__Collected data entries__
%%

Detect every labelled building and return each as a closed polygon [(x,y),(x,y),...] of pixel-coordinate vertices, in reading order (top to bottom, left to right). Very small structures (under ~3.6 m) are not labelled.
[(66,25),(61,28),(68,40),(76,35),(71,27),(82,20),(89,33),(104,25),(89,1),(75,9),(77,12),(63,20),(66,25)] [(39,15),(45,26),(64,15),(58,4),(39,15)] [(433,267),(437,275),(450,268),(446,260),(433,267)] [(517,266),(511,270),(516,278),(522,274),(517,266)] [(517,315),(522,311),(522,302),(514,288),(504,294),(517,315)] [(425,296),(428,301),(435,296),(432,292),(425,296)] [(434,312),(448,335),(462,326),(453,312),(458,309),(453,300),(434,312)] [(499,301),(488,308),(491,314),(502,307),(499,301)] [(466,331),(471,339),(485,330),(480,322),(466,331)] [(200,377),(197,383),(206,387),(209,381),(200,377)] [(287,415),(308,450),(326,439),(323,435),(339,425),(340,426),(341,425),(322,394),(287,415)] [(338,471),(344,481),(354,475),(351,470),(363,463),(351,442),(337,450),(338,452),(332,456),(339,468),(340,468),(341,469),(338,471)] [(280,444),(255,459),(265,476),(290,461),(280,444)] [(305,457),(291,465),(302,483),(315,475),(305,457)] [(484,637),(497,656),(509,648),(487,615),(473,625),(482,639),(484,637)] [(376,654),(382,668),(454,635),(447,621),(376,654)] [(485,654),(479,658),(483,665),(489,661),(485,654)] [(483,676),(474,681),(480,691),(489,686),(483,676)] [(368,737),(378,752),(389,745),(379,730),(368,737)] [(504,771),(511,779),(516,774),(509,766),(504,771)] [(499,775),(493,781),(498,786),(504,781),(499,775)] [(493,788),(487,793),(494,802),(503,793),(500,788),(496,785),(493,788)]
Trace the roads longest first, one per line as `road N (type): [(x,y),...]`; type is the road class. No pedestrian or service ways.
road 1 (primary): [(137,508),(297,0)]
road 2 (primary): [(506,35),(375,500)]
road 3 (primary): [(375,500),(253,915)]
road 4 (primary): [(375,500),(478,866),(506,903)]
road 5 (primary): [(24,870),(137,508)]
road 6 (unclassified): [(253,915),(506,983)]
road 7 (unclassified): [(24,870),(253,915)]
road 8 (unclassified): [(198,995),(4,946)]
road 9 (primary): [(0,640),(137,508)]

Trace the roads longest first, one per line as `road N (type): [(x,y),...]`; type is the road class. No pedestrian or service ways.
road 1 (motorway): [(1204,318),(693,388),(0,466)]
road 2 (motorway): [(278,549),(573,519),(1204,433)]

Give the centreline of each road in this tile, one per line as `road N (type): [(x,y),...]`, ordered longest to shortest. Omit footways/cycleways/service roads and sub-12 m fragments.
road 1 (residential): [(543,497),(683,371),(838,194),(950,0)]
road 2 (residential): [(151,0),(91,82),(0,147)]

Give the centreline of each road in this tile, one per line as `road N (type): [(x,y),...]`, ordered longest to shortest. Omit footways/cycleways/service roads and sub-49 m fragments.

%%

__EXERCISE DETAILS__
Output the entire data exactly, line for line.

__EXERCISE ANSWER__
Detect every labelled building and return each as a closed polygon [(x,y),(x,y),...] of pixel-coordinate vertices, in reading order (top to bottom, left to right). Very small structures (under ~3.6 m) are not labelled.
[(66,25),(61,28),(68,40),(76,35),(71,27),(82,20),(89,33),(104,25),(89,1),(75,9),(77,12),(63,20),(66,25)] [(39,15),(45,26),(64,15),(58,4),(39,15)] [(433,267),(437,275),(450,268),(446,260),(433,267)] [(517,266),(511,270),(516,278),(522,274),(517,266)] [(517,315),(522,311),(522,302),(514,288),(504,294),(517,315)] [(425,296),(428,301),(435,296),(432,292),(425,296)] [(434,312),(448,335),(462,326),(453,312),(458,309),(453,300),(434,312)] [(499,301),(488,308),(491,314),(502,307),(499,301)] [(466,331),(471,339),(485,330),(480,322),(466,331)] [(200,377),(197,383),(206,387),(209,381),(200,377)] [(287,415),(308,450),(326,439),(323,435),(339,425),(340,426),(341,425),(322,394),(287,415)] [(338,471),(344,481),(354,475),(351,470),(363,463),(351,442),(337,450),(338,452),(332,456),(339,468),(340,468),(341,469),(338,471)] [(280,444),(255,459),(265,476),(290,461),(280,444)] [(305,457),(291,465),(302,483),(315,475),(305,457)] [(484,637),(497,656),(509,648),(487,615),(473,625),(482,639),(484,637)] [(376,654),(382,668),(454,635),(447,621),(376,654)] [(485,654),(479,658),(483,665),(489,661),(485,654)] [(483,676),(474,681),(480,691),(489,686),(483,676)] [(368,737),(378,752),(389,745),(379,730),(368,737)] [(504,771),(511,779),(516,774),(509,766),(504,771)] [(499,775),(493,781),(498,786),(504,781),(499,775)] [(493,788),(487,793),(494,802),(503,793),(500,788),(496,785),(493,788)]
Trace the roads longest first, one per line as `road N (type): [(x,y),...]`; type is the road class. No pedestrian or service ways.
road 1 (primary): [(137,508),(297,0)]
road 2 (primary): [(506,35),(375,500)]
road 3 (primary): [(375,500),(253,915)]
road 4 (primary): [(375,500),(478,866),(506,903)]
road 5 (primary): [(24,870),(137,508)]
road 6 (unclassified): [(253,915),(506,983)]
road 7 (unclassified): [(24,870),(253,915)]
road 8 (unclassified): [(198,995),(4,946)]
road 9 (primary): [(0,640),(137,508)]

Trace the roads longest first, one per line as `road N (type): [(x,y),...]`; type is the road class. No pedestrian or service ways.
road 1 (motorway): [(1204,318),(693,388),(0,466)]
road 2 (motorway): [(278,549),(573,519),(1204,433)]

Give the centreline of each road in this tile, one per line as `road N (type): [(x,y),...]`, ordered longest to shortest. Omit footways/cycleways/service roads and sub-12 m fragments.
road 1 (residential): [(543,497),(683,371),(838,194),(950,0)]
road 2 (residential): [(151,0),(91,82),(0,147)]

Give the centreline of each road in this tile, one per line as `road N (type): [(x,y),...]`, ordered longest to shortest. Omit footways/cycleways/service roads and sub-49 m fragments.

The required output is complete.